(What is being asked):
Reproduce the records below exactly, leaving their images out.

(The data):
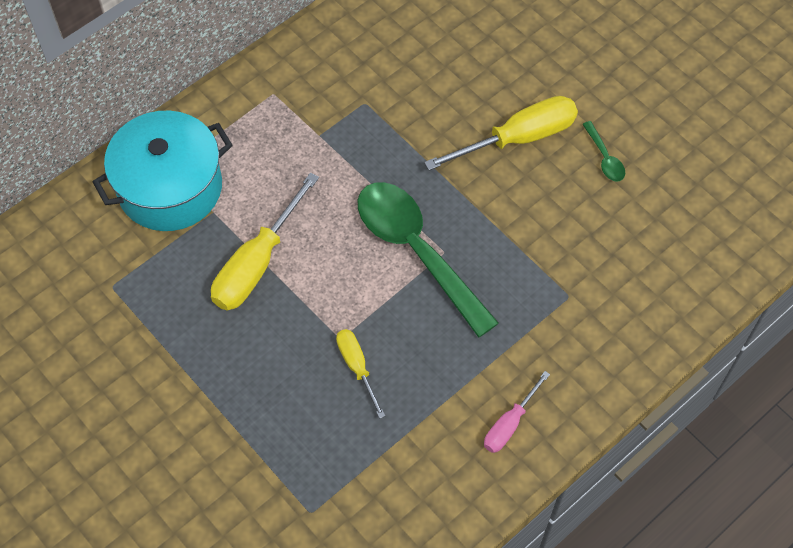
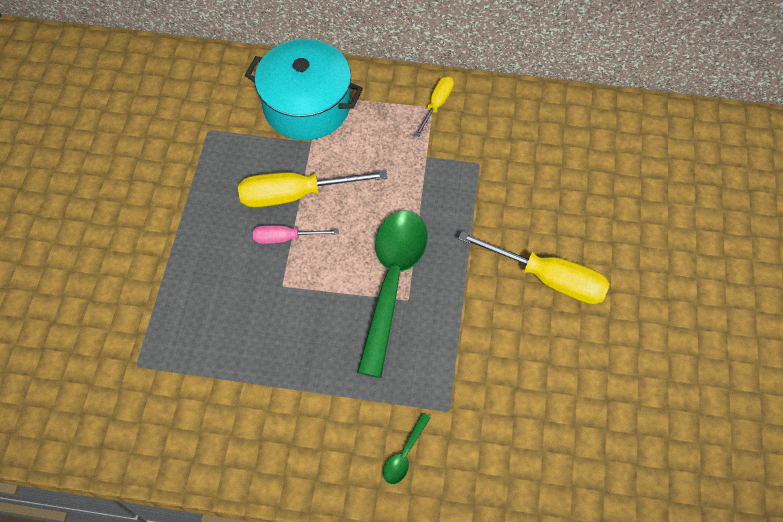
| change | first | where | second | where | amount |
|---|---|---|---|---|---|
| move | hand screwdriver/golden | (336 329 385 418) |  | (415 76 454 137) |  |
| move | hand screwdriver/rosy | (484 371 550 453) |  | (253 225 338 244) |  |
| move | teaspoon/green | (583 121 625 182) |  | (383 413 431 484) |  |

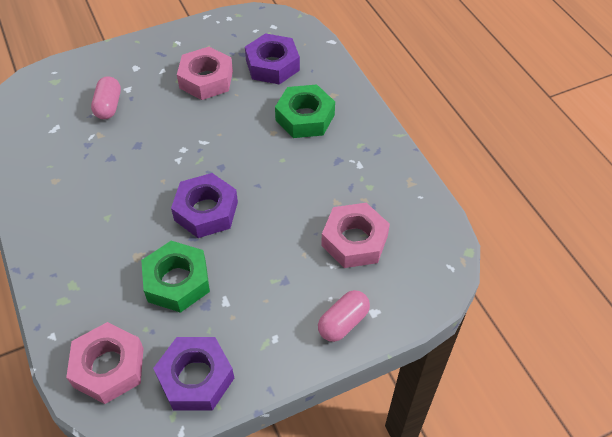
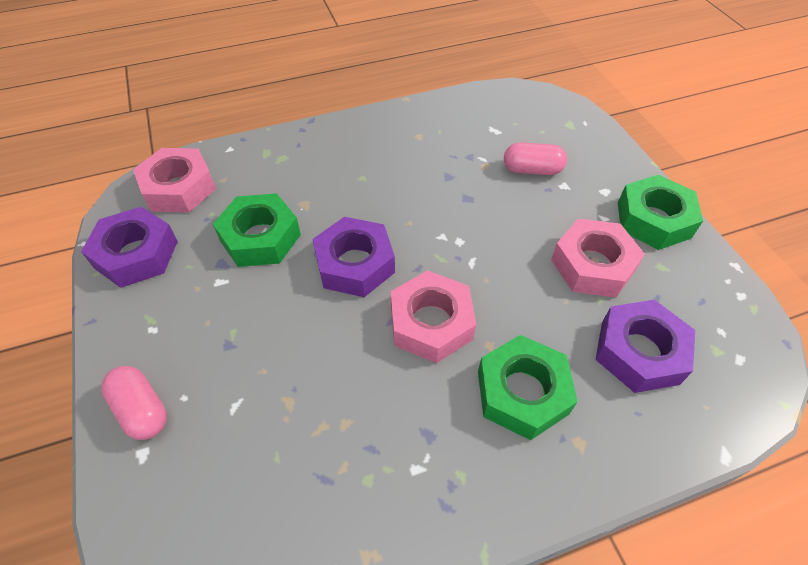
| change | first | where | second | where | amount |
|---|---|---|---|---|---|
| move | nut/rosy | (321 203 390 268) |  | (391 270 476 363) |  |
| insert |  |  | nut/green | (618 175 703 250) |  |

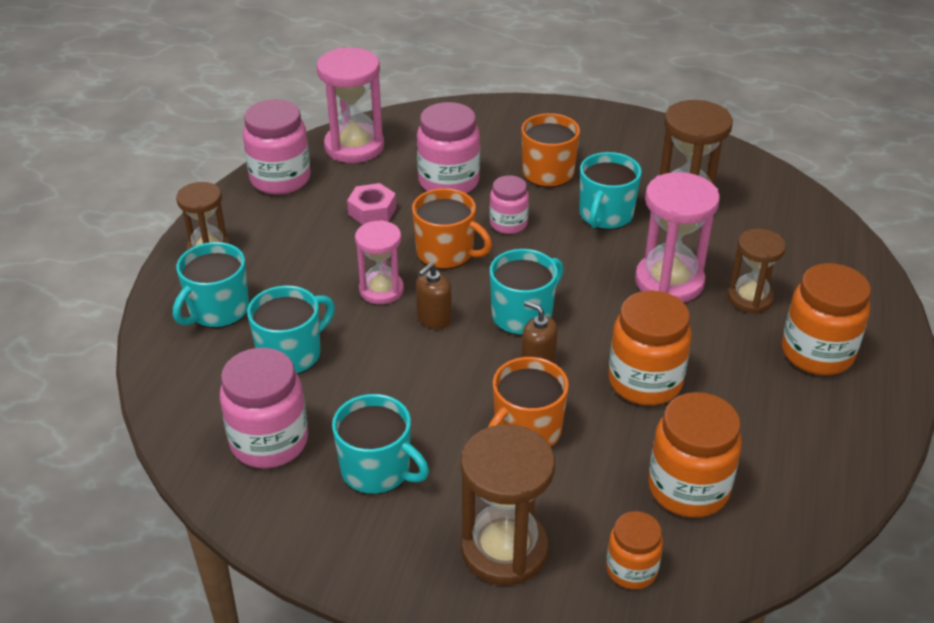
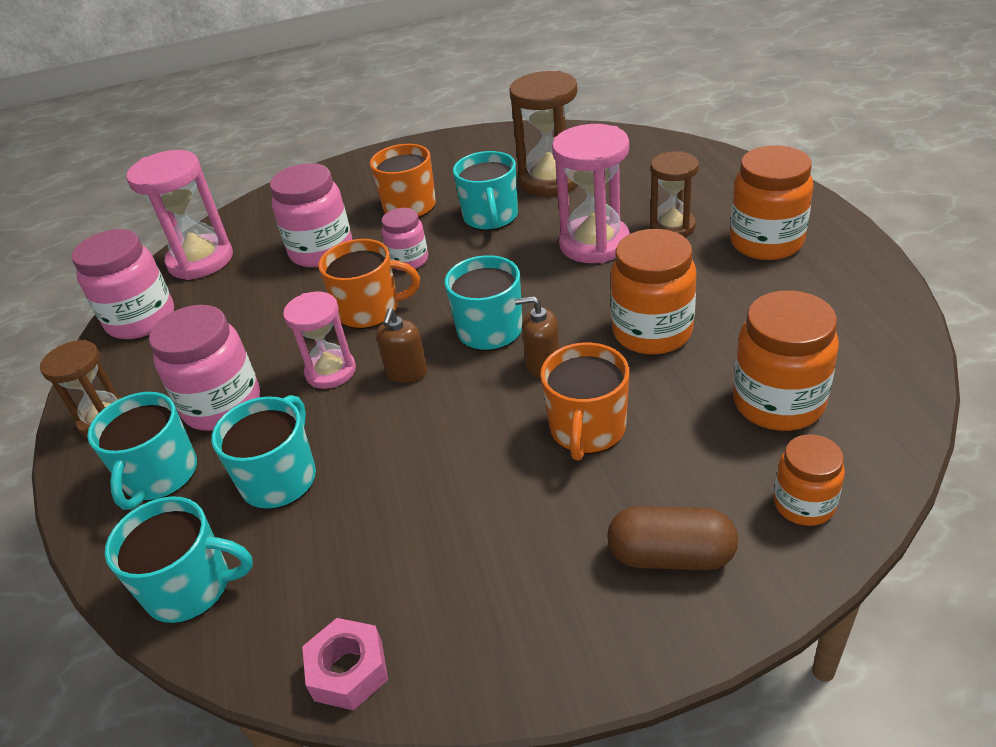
| change | first | where | second | where | amount |
|---|---|---|---|---|---|
| move | preserve jar/rosy | (220 348 308 468) |  | (149 305 260 431) |  |
| move | coffee mug/aqua | (332 394 429 495) |  | (105 496 253 623) |  |
| move | nut/rosy | (347 183 396 225) |  | (302 618 388 710) |  |
| replace | sand timer/dark brown | (461 424 555 585) | capsule/dark brown | (607 506 738 570) |  |

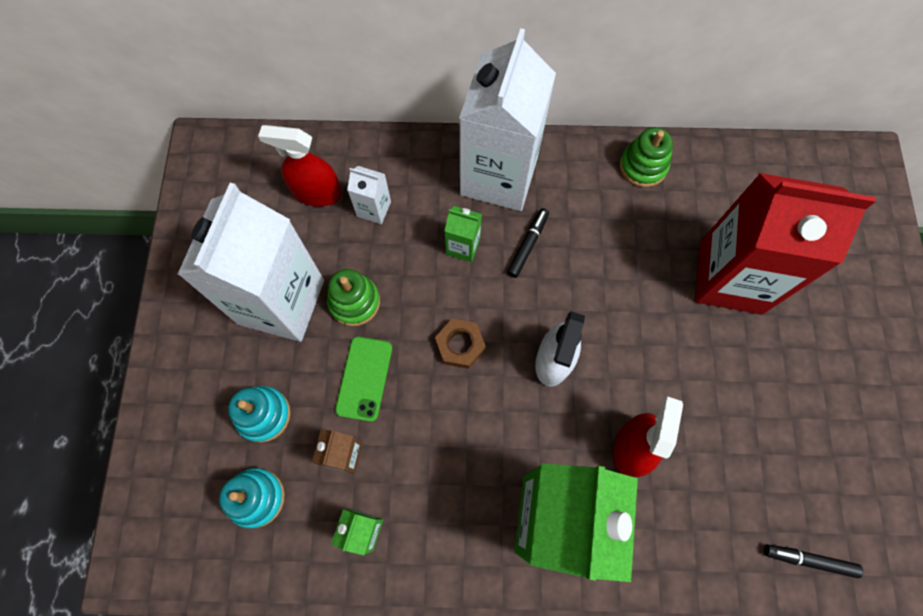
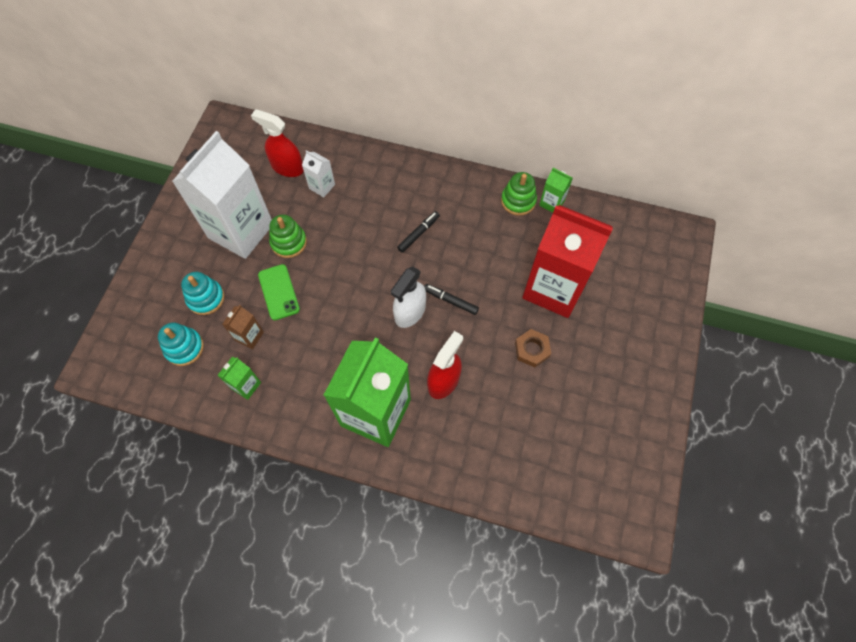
| change | first | where | second | where | amount |
|---|---|---|---|---|---|
| rotate | phone/green | (335 337 392 422) |  | (258 264 300 320) | 45 degrees counterclockwise |
| move | nut/dark brown | (435 319 486 369) |  | (515 329 551 367) |  |
| move | milk carton/green | (445 206 482 262) |  | (539 168 573 213) |  |
| delete | milk carton/pure white | (459 28 556 211) |  |  |  |
| move | marker pen/jet-black | (764 545 863 578) |  | (424 284 479 315) |  |

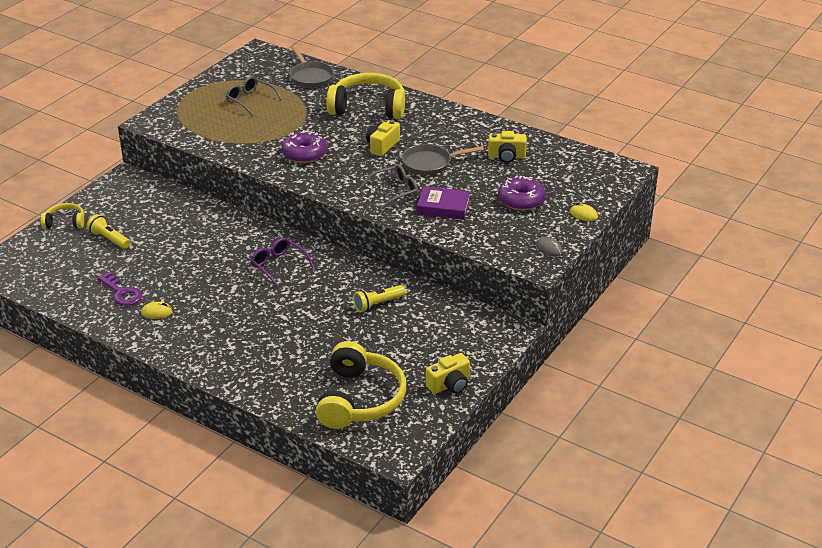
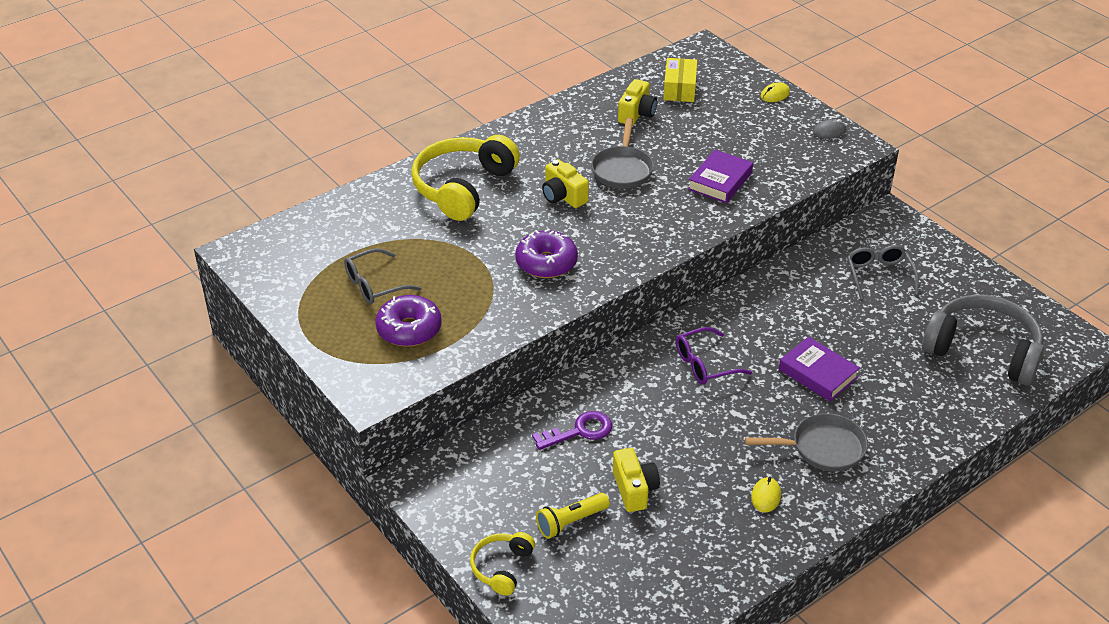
| change | first | where | second | where | amount |
|---|---|---|---|---|---|
| move | key/purple | (97 272 142 306) |  | (532 411 612 450) |  |
| move | frying pan/gray | (289 46 334 88) |  | (745 413 868 472) |  |
| recolor | headset/golden | (316 341 406 429) | headset/gray | (922 294 1044 385) |  |
| delete | flashlight/golden | (353 285 405 312) |  |  |  |
| move | glasses/gray | (361 164 418 209) |  | (847 245 919 299) |  |
| move | compact camera/golden | (426 353 470 394) |  | (613 448 660 512) |  |
| move | doughnut/purple | (498 176 546 211) |  | (375 295 442 347) |  |
| insert |  |  | parcel/golden | (663 58 697 102) |  |
| insert |  |  | book/purple | (779 337 860 401) |  |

(Solution to this exercise):
| change | first | where | second | where | amount |
|---|---|---|---|---|---|
| move | hand screwdriver/golden | (336 329 385 418) |  | (415 76 454 137) |  |
| move | hand screwdriver/rosy | (484 371 550 453) |  | (253 225 338 244) |  |
| move | teaspoon/green | (583 121 625 182) |  | (383 413 431 484) |  |

| change | first | where | second | where | amount |
|---|---|---|---|---|---|
| move | nut/rosy | (321 203 390 268) |  | (391 270 476 363) |  |
| insert |  |  | nut/green | (618 175 703 250) |  |

| change | first | where | second | where | amount |
|---|---|---|---|---|---|
| move | preserve jar/rosy | (220 348 308 468) |  | (149 305 260 431) |  |
| move | coffee mug/aqua | (332 394 429 495) |  | (105 496 253 623) |  |
| move | nut/rosy | (347 183 396 225) |  | (302 618 388 710) |  |
| replace | sand timer/dark brown | (461 424 555 585) | capsule/dark brown | (607 506 738 570) |  |

| change | first | where | second | where | amount |
|---|---|---|---|---|---|
| rotate | phone/green | (335 337 392 422) |  | (258 264 300 320) | 45 degrees counterclockwise |
| move | nut/dark brown | (435 319 486 369) |  | (515 329 551 367) |  |
| move | milk carton/green | (445 206 482 262) |  | (539 168 573 213) |  |
| delete | milk carton/pure white | (459 28 556 211) |  |  |  |
| move | marker pen/jet-black | (764 545 863 578) |  | (424 284 479 315) |  |

| change | first | where | second | where | amount |
|---|---|---|---|---|---|
| move | key/purple | (97 272 142 306) |  | (532 411 612 450) |  |
| move | frying pan/gray | (289 46 334 88) |  | (745 413 868 472) |  |
| recolor | headset/golden | (316 341 406 429) | headset/gray | (922 294 1044 385) |  |
| delete | flashlight/golden | (353 285 405 312) |  |  |  |
| move | glasses/gray | (361 164 418 209) |  | (847 245 919 299) |  |
| move | compact camera/golden | (426 353 470 394) |  | (613 448 660 512) |  |
| move | doughnut/purple | (498 176 546 211) |  | (375 295 442 347) |  |
| insert |  |  | parcel/golden | (663 58 697 102) |  |
| insert |  |  | book/purple | (779 337 860 401) |  |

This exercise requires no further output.